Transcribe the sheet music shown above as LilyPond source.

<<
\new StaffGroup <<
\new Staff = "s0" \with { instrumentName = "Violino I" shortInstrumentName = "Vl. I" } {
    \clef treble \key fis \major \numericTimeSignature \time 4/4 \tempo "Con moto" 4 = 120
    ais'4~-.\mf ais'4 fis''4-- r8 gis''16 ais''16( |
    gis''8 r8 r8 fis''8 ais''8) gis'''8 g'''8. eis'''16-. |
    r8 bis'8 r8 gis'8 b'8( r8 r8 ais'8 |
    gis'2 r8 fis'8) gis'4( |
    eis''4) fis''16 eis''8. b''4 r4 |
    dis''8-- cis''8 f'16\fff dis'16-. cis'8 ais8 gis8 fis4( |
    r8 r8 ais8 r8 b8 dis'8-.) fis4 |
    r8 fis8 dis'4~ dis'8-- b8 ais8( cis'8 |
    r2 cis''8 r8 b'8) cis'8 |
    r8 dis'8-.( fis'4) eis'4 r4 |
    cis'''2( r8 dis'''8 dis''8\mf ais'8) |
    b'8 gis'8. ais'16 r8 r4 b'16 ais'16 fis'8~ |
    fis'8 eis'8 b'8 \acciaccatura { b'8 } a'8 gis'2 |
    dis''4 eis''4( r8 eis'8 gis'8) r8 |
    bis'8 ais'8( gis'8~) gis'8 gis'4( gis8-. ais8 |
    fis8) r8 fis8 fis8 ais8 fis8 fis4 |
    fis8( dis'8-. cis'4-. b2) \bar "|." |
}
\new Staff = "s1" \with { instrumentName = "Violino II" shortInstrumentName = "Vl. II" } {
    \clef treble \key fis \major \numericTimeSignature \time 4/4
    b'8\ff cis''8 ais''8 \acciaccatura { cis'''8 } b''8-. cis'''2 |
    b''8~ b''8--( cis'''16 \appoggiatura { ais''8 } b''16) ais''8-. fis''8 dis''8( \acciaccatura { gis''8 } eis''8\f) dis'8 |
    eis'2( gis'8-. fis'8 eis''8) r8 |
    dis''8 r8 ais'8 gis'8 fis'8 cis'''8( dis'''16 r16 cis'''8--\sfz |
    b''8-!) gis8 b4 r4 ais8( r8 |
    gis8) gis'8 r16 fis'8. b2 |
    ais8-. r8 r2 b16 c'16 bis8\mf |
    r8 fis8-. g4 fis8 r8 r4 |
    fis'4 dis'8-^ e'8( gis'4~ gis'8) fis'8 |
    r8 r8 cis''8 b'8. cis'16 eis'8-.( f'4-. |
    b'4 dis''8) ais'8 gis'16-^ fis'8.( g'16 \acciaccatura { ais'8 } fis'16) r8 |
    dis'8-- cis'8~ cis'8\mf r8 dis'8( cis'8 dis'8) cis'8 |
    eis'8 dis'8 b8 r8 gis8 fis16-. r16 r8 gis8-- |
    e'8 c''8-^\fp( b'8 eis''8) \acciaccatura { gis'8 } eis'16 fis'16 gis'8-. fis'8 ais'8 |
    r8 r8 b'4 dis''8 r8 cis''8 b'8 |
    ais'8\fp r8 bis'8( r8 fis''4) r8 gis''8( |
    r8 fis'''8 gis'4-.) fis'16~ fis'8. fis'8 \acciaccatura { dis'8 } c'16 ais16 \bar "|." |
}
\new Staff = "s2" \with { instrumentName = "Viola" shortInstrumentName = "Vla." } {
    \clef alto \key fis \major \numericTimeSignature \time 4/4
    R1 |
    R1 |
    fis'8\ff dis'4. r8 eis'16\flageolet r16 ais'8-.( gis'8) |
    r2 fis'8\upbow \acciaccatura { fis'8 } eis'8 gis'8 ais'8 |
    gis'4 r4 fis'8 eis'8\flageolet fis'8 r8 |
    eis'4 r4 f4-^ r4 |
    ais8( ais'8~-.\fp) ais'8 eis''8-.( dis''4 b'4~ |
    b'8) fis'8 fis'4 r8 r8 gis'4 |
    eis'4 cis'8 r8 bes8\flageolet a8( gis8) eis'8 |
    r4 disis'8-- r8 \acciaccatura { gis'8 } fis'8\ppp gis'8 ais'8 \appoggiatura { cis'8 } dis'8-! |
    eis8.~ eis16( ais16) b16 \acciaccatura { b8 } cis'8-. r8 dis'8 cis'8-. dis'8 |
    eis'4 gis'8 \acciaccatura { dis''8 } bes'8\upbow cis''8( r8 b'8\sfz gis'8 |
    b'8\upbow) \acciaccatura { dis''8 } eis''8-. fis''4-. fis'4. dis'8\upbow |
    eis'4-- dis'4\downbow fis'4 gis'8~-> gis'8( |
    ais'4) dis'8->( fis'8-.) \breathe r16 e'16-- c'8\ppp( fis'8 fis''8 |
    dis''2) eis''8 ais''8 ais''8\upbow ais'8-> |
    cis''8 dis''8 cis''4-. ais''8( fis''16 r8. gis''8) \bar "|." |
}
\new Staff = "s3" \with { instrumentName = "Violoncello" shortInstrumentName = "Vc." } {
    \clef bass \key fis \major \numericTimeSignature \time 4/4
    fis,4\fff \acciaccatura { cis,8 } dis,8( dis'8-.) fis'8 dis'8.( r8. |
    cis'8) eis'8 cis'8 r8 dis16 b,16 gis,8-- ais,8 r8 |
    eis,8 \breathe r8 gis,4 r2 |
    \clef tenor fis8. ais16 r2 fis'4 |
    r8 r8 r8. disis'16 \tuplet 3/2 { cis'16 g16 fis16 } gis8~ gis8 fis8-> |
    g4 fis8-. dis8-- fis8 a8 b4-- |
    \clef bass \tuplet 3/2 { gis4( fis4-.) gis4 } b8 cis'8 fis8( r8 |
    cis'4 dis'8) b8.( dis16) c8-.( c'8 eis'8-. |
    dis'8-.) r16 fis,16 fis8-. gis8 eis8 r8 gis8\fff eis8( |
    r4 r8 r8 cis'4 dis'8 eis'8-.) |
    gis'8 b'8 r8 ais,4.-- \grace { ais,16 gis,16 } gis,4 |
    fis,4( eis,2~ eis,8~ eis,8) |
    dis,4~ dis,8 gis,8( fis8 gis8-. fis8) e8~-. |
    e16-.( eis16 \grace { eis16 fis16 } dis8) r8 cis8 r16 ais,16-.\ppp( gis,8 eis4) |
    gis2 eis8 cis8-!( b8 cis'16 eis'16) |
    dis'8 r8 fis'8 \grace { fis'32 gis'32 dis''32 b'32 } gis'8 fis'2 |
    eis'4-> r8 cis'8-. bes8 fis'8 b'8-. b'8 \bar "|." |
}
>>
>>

* * * * *

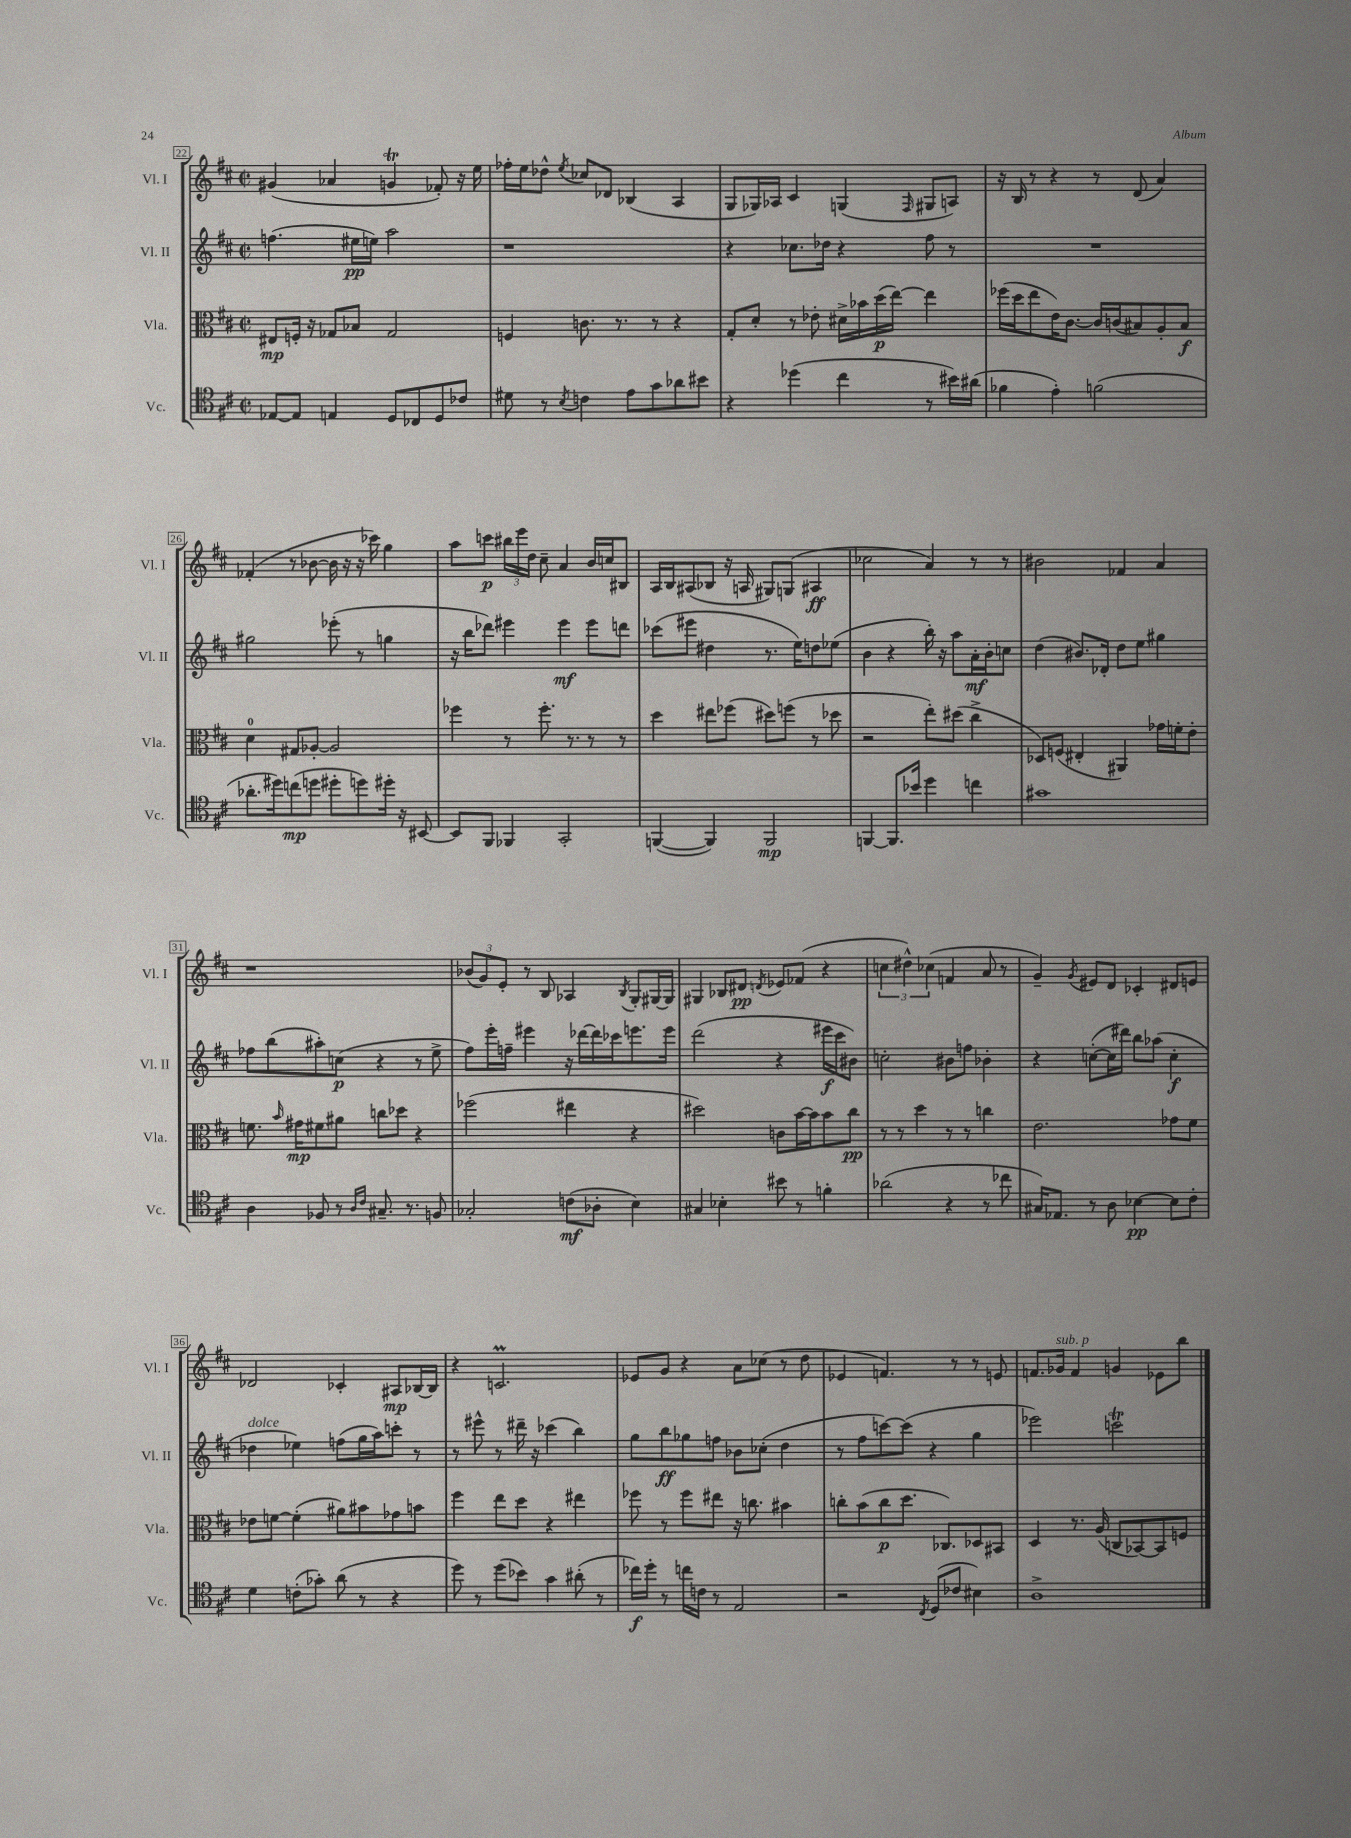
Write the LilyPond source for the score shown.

* * * * *

Select every line in the rows above that contains the string "clef", treating uppercase and lowercase as different. Copy out each matching line.

    \clef treble \key fis \major \numericTimeSignature \time 4/4 \tempo "Con moto" 4 = 120
    \clef treble \key fis \major \numericTimeSignature \time 4/4
    \clef alto \key fis \major \numericTimeSignature \time 4/4
    \clef bass \key fis \major \numericTimeSignature \time 4/4
    \clef tenor fis8. ais16 r2 fis'4 |
    \clef bass \tuplet 3/2 { gis4( fis4-.) gis4 } b8 cis'8 fis8( r8 |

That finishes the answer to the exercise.